Data excerpts
┄┄┄┄┄┄┄┄┄┄
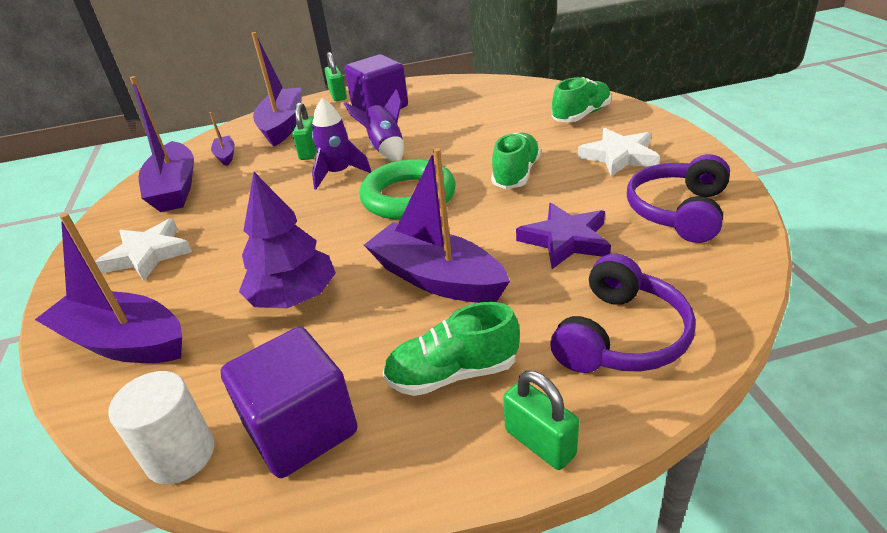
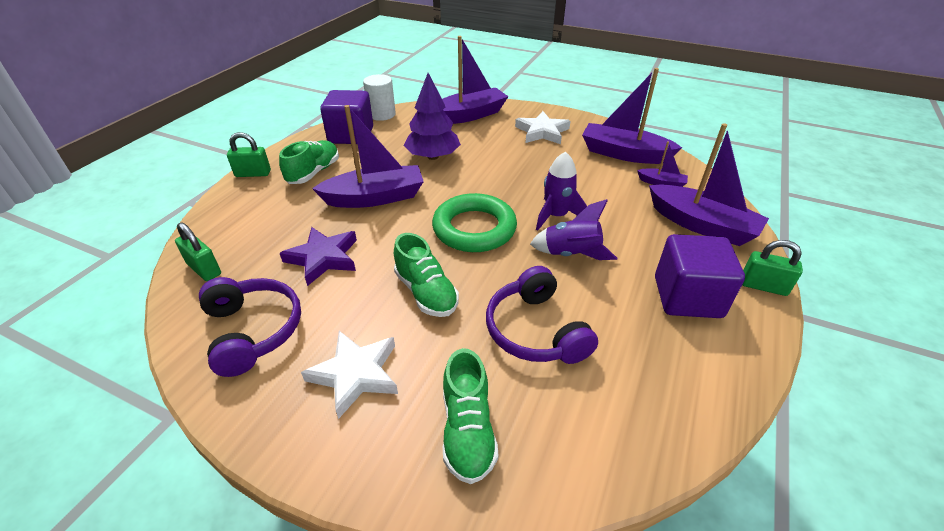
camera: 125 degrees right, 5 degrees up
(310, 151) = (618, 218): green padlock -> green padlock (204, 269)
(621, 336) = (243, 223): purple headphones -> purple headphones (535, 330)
┄┄┄┄┄┄┄┄┄┄
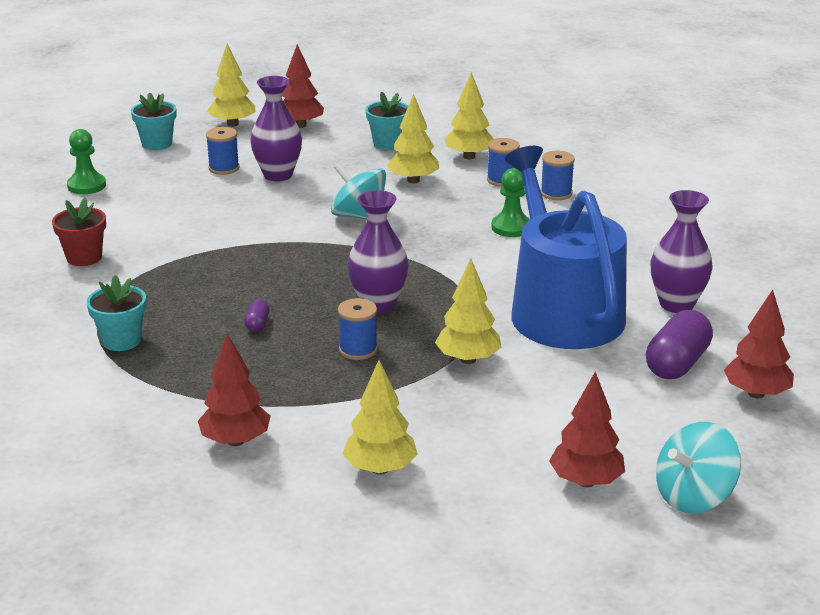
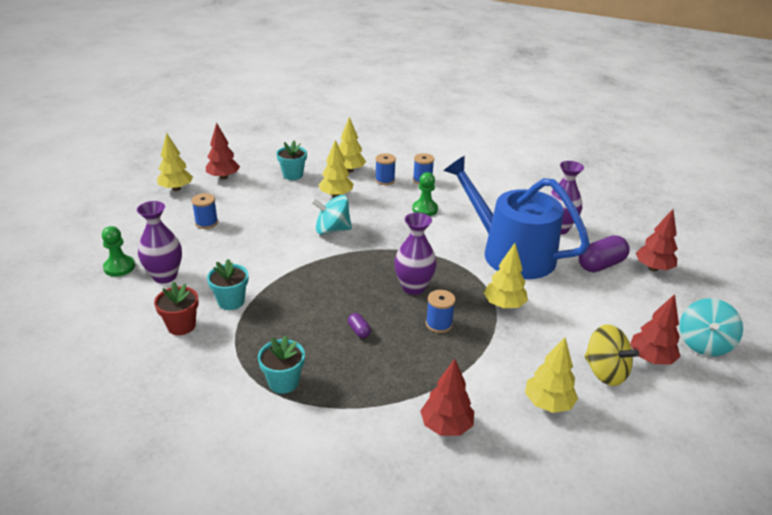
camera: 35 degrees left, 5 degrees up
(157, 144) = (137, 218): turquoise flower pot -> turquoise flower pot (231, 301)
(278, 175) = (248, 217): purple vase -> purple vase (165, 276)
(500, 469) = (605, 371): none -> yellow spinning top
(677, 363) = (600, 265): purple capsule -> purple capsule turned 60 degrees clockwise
┄┄┄┄┄┄┄┄┄┄
What the task requires
Within this data, count the lines that include the string "degrees" and write the number with nothing else.

Answer to this problem
3